### [Task]
Without including any picture, return the complete set of records exactly.

--------

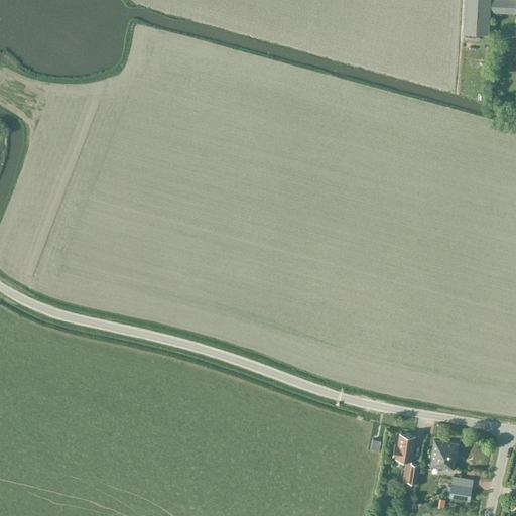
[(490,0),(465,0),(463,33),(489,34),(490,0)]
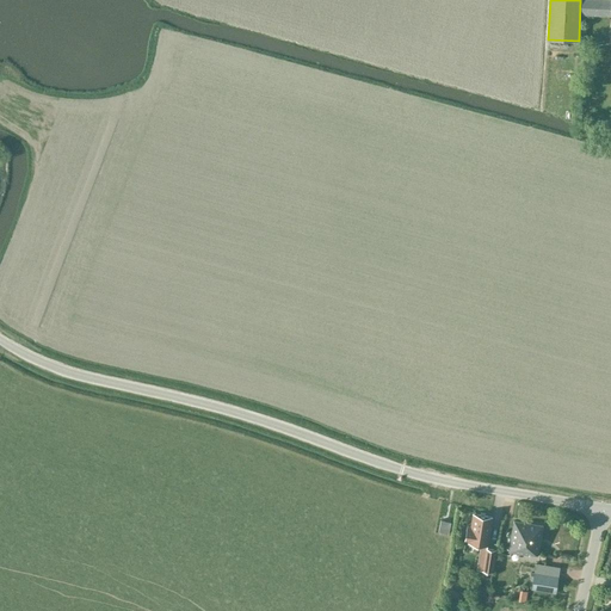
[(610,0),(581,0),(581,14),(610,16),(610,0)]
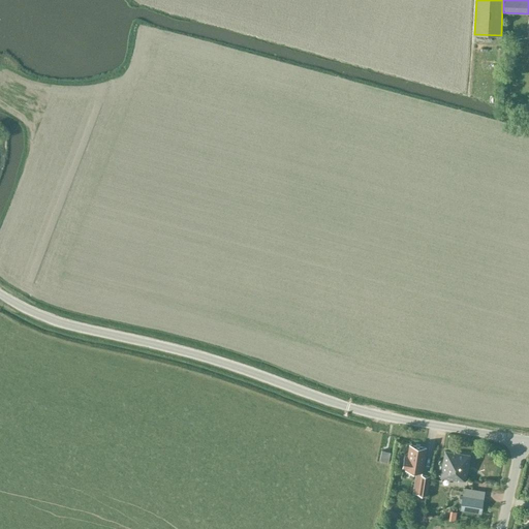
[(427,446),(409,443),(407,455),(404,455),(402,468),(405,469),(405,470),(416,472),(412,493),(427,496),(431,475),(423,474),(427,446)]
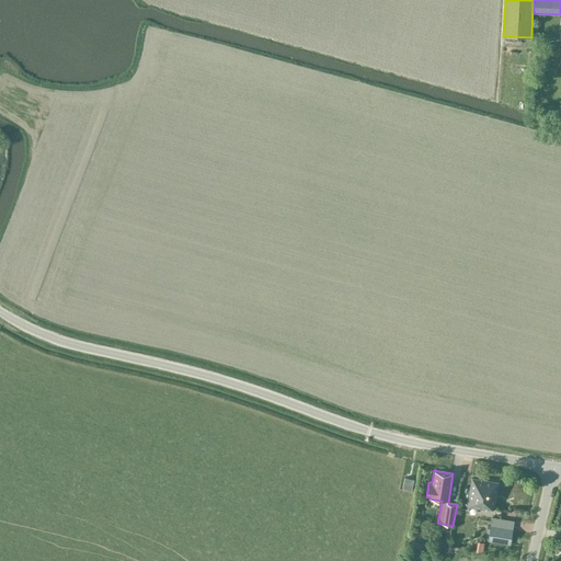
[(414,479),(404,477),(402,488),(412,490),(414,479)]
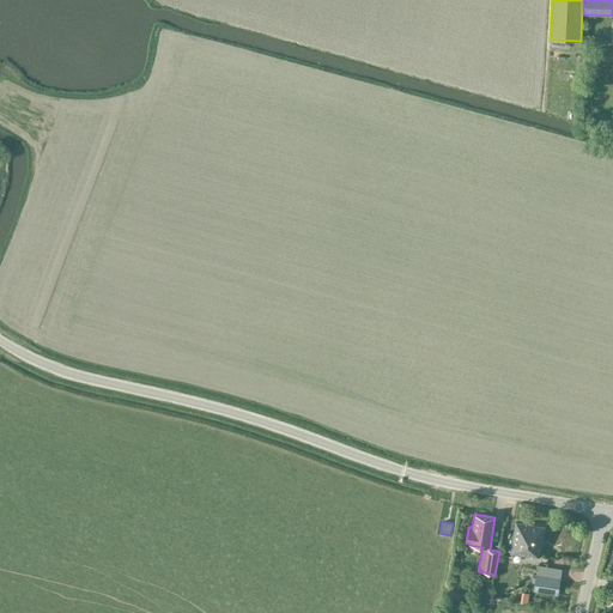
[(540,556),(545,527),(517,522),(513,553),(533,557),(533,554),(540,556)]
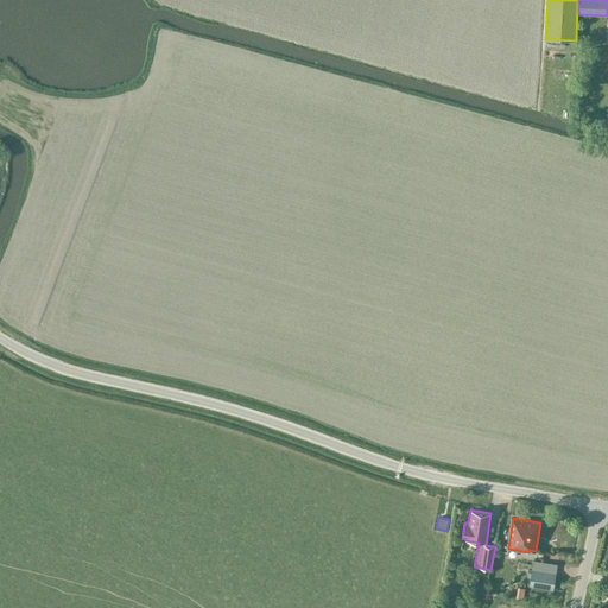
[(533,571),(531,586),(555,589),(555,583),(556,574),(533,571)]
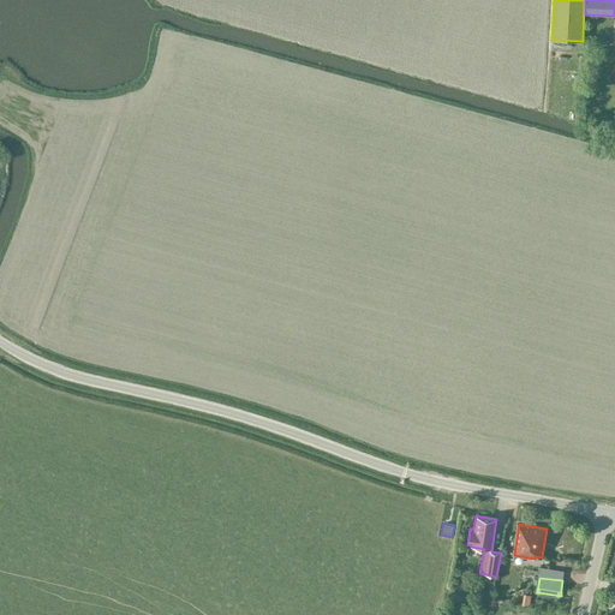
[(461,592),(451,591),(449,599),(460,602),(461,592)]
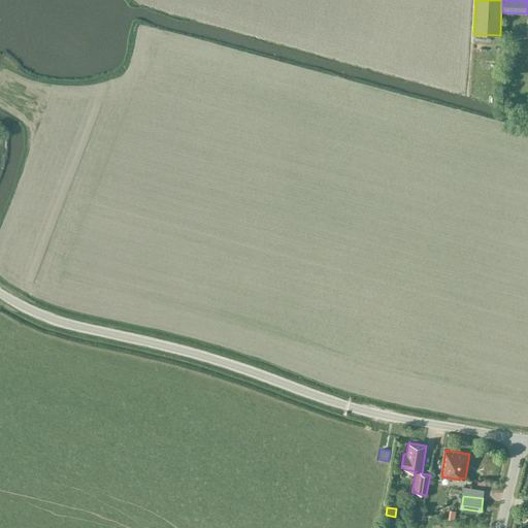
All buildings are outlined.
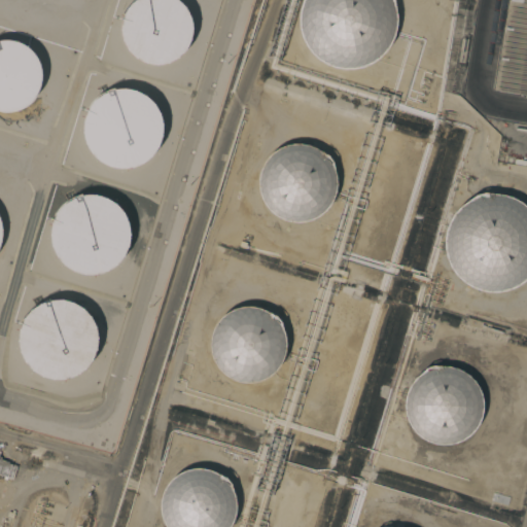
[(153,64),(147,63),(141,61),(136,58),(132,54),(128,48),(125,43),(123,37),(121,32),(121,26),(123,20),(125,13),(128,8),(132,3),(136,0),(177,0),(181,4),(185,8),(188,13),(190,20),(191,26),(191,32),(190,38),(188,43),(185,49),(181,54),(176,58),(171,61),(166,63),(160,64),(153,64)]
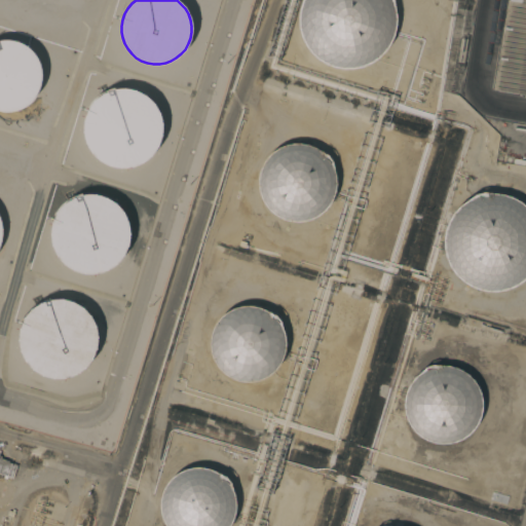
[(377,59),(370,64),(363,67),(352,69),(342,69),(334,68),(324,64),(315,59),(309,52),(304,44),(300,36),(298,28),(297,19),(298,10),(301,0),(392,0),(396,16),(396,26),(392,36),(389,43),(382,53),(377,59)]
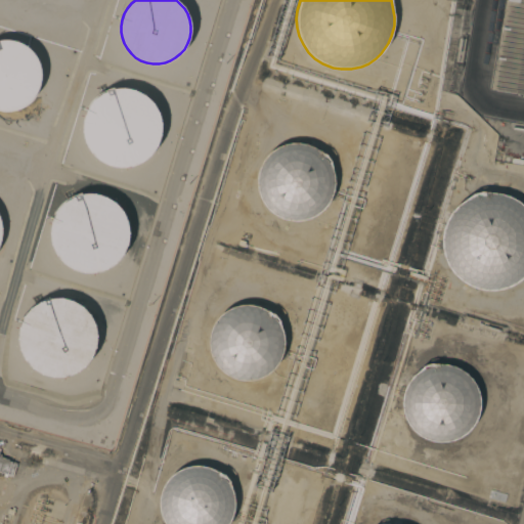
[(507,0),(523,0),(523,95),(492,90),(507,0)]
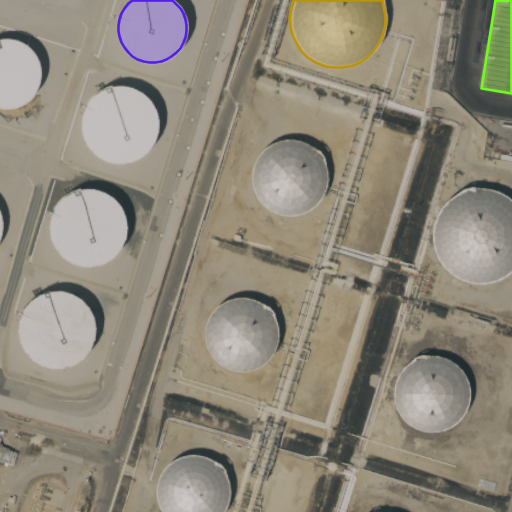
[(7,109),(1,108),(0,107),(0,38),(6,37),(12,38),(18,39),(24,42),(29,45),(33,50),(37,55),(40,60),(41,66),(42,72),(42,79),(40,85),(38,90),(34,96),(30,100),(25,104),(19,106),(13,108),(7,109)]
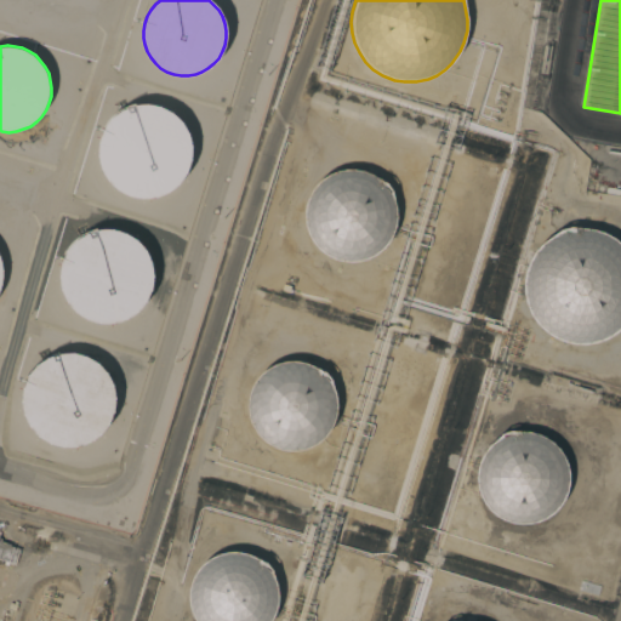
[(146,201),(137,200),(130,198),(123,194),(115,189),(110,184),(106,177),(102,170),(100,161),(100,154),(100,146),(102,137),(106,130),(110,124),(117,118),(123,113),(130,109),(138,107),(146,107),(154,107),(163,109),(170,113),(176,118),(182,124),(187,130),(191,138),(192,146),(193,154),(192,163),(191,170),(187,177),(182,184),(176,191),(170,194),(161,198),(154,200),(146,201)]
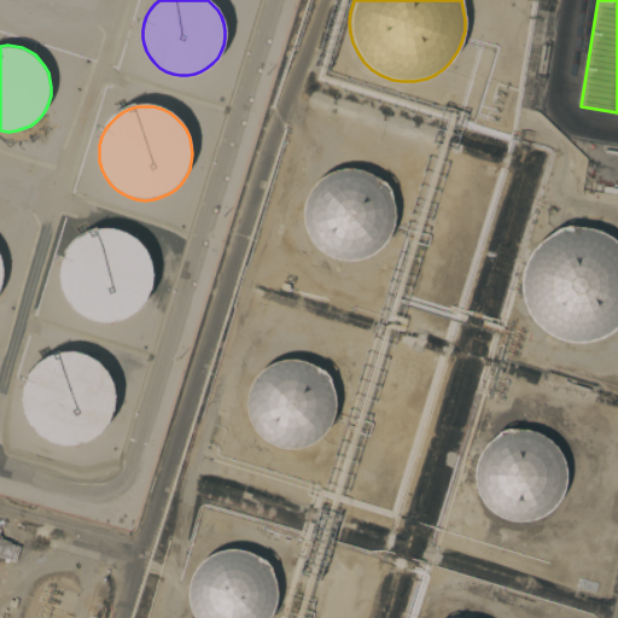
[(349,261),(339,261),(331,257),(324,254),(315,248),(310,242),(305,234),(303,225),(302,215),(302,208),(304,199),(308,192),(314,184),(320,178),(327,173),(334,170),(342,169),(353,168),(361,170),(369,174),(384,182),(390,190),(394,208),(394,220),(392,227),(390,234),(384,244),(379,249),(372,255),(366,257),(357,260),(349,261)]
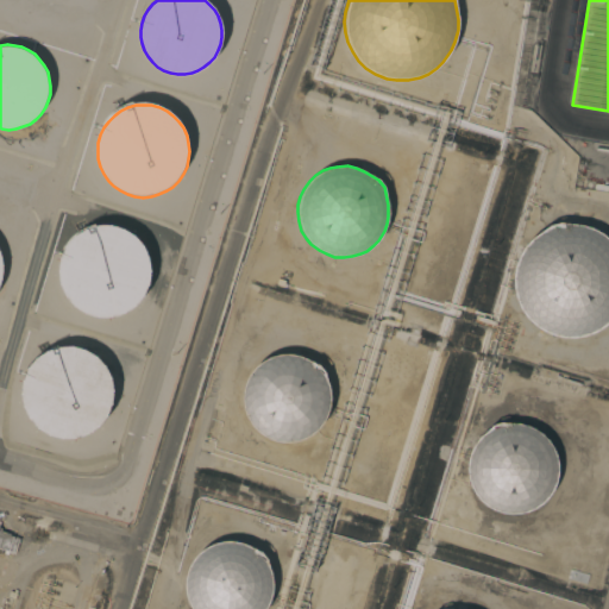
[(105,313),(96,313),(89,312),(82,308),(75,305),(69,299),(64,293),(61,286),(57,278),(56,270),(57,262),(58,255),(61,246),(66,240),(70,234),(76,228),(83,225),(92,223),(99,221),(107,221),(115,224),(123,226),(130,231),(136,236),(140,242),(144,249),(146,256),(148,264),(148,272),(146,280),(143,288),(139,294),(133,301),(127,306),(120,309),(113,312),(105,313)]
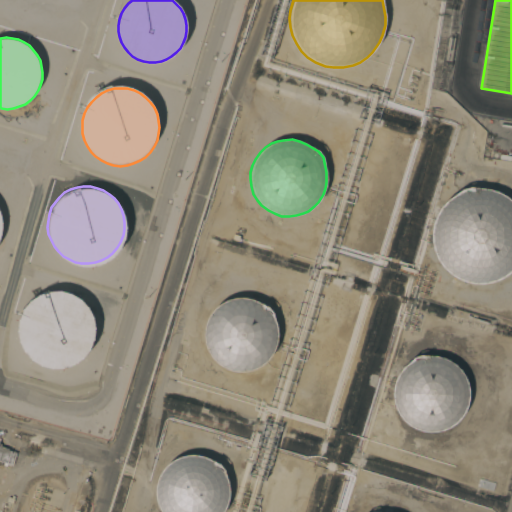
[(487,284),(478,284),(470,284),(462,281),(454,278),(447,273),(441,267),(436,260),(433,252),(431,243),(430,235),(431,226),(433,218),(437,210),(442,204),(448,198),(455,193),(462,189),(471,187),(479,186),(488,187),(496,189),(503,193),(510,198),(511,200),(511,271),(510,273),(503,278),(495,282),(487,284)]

--------

### [Answer section]
[(490,0),(465,0),(463,33),(489,34),(490,0)]
[(610,0),(581,0),(581,14),(610,16),(610,0)]
[(427,446),(409,443),(407,455),(404,455),(402,468),(405,469),(405,470),(416,472),(412,493),(427,496),(431,475),(423,474),(427,446)]
[(414,479),(404,477),(402,488),(412,490),(414,479)]
[(540,556),(545,527),(517,522),(513,553),(533,557),(533,554),(540,556)]
[(533,571),(531,586),(555,589),(555,583),(556,574),(533,571)]
[(461,592),(451,591),(449,599),(460,602),(461,592)]
All buildings are outlined.
[(153,64),(147,63),(141,61),(136,58),(132,54),(128,48),(125,43),(123,37),(121,32),(121,26),(123,20),(125,13),(128,8),(132,3),(136,0),(177,0),(181,4),(185,8),(188,13),(190,20),(191,26),(191,32),(190,38),(188,43),(185,49),(181,54),(176,58),(171,61),(166,63),(160,64),(153,64)]
[(377,59),(370,64),(363,67),(352,69),(342,69),(334,68),(324,64),(315,59),(309,52),(304,44),(300,36),(298,28),(297,19),(298,10),(301,0),(392,0),(396,16),(396,26),(392,36),(389,43),(382,53),(377,59)]
[(507,0),(523,0),(523,95),(492,90),(507,0)]
[(7,109),(1,108),(0,107),(0,38),(6,37),(12,38),(18,39),(24,42),(29,45),(33,50),(37,55),(40,60),(41,66),(42,72),(42,79),(40,85),(38,90),(34,96),(30,100),(25,104),(19,106),(13,108),(7,109)]
[(146,201),(137,200),(130,198),(123,194),(115,189),(110,184),(106,177),(102,170),(100,161),(100,154),(100,146),(102,137),(106,130),(110,124),(117,118),(123,113),(130,109),(138,107),(146,107),(154,107),(163,109),(170,113),(176,118),(182,124),(187,130),(191,138),(192,146),(193,154),(192,163),(191,170),(187,177),(182,184),(176,191),(170,194),(161,198),(154,200),(146,201)]
[(349,261),(339,261),(331,257),(324,254),(315,248),(310,242),(305,234),(303,225),(302,215),(302,208),(304,199),(308,192),(314,184),(320,178),(327,173),(334,170),(342,169),(353,168),(361,170),(369,174),(384,182),(390,190),(394,208),(394,220),(392,227),(390,234),(384,244),(379,249),(372,255),(366,257),(357,260),(349,261)]
[(105,313),(96,313),(89,312),(82,308),(75,305),(69,299),(64,293),(61,286),(57,278),(56,270),(57,262),(58,255),(61,246),(66,240),(70,234),(76,228),(83,225),(92,223),(99,221),(107,221),(115,224),(123,226),(130,231),(136,236),(140,242),(144,249),(146,256),(148,264),(148,272),(146,280),(143,288),(139,294),(133,301),(127,306),(120,309),(113,312),(105,313)]
[(487,284),(478,284),(470,284),(462,281),(454,278),(447,273),(441,267),(436,260),(433,252),(431,243),(430,235),(431,226),(433,218),(437,210),(442,204),(448,198),(455,193),(462,189),(471,187),(479,186),(488,187),(496,189),(503,193),(510,198),(511,200),(511,271),(510,273),(503,278),(495,282),(487,284)]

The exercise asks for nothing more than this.